## Work task
Your task is to return the line containing "MATRIX pin CS: A2 -> RX" and each line after it through the end of the entries, exactly, with no other lines.

## Version comparison data
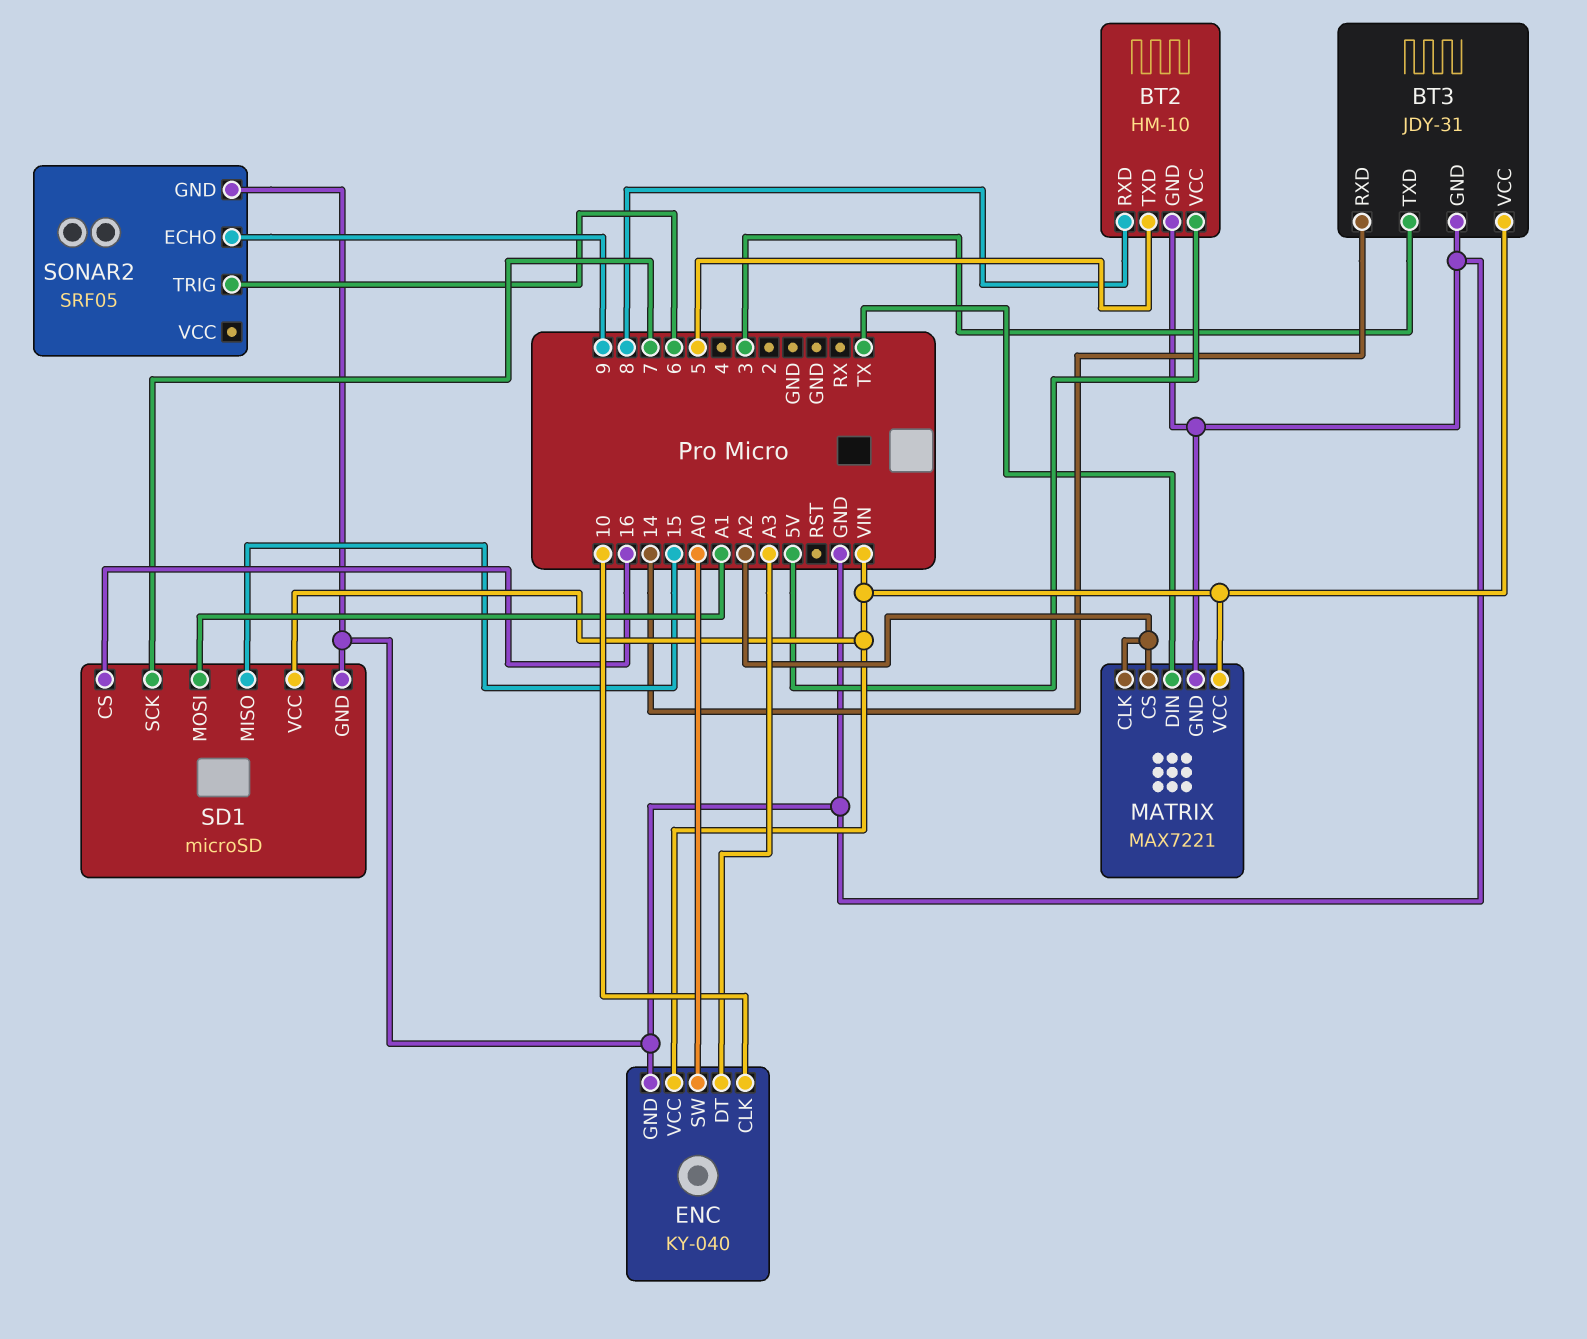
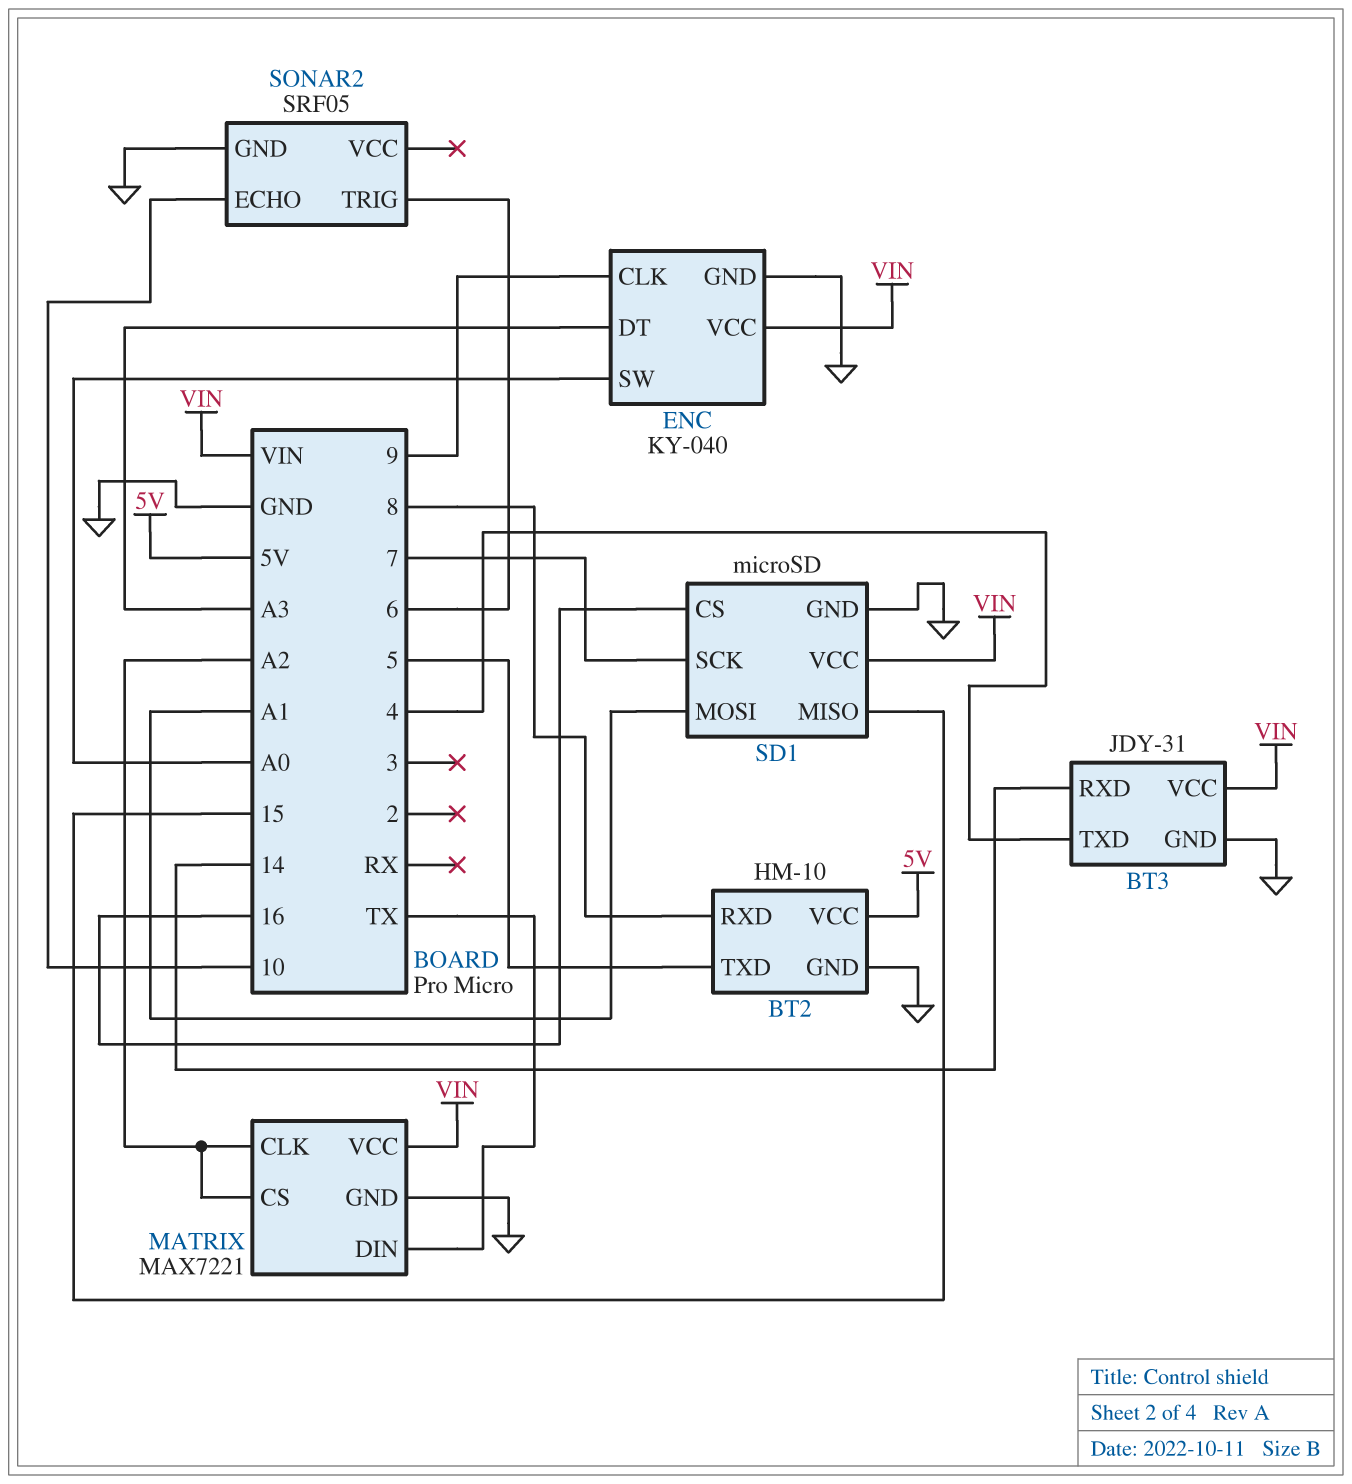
BT3 pin TXD: 3 -> 4
ENC pin CLK: 10 -> 9
SONAR2 pin ECHO: 9 -> 10

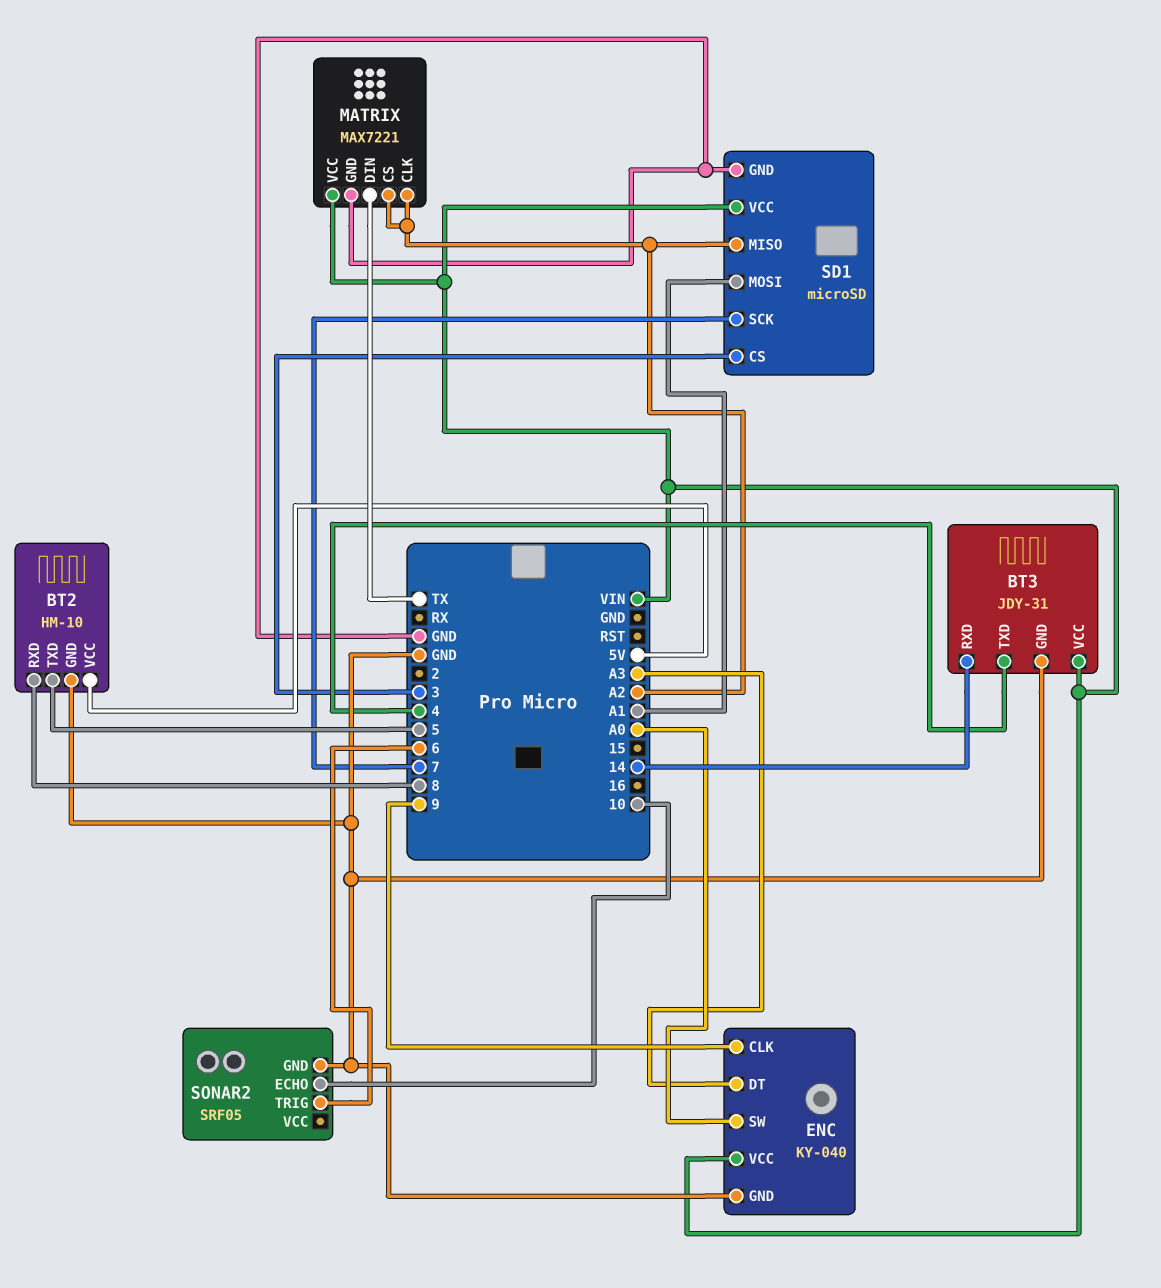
SD1 pin CS: 16 -> 3
SD1 pin MISO: 15 -> A2

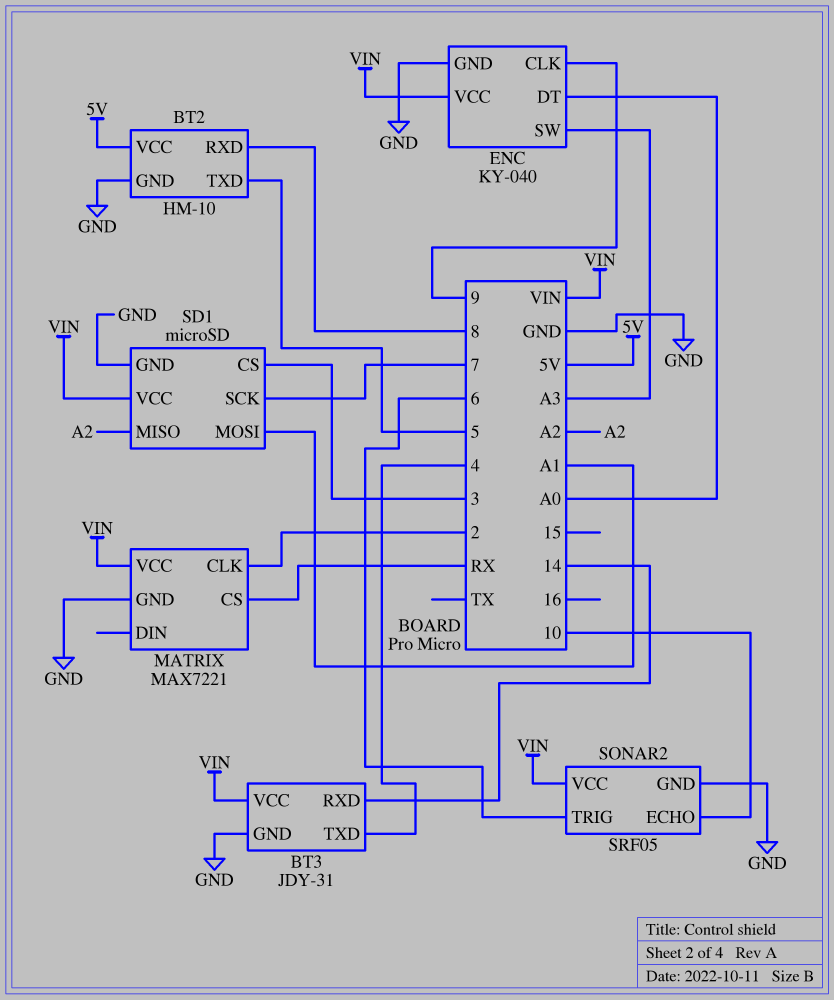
ENC pin DT: A3 -> A0
ENC pin SW: A0 -> A3
MATRIX pin CLK: A2 -> 2
MATRIX pin CS: A2 -> RX
MATRIX pin DIN: TX -> none
SONAR2 pin VCC: none -> VIN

## Response area
MATRIX pin CS: A2 -> RX
MATRIX pin DIN: TX -> none
SONAR2 pin VCC: none -> VIN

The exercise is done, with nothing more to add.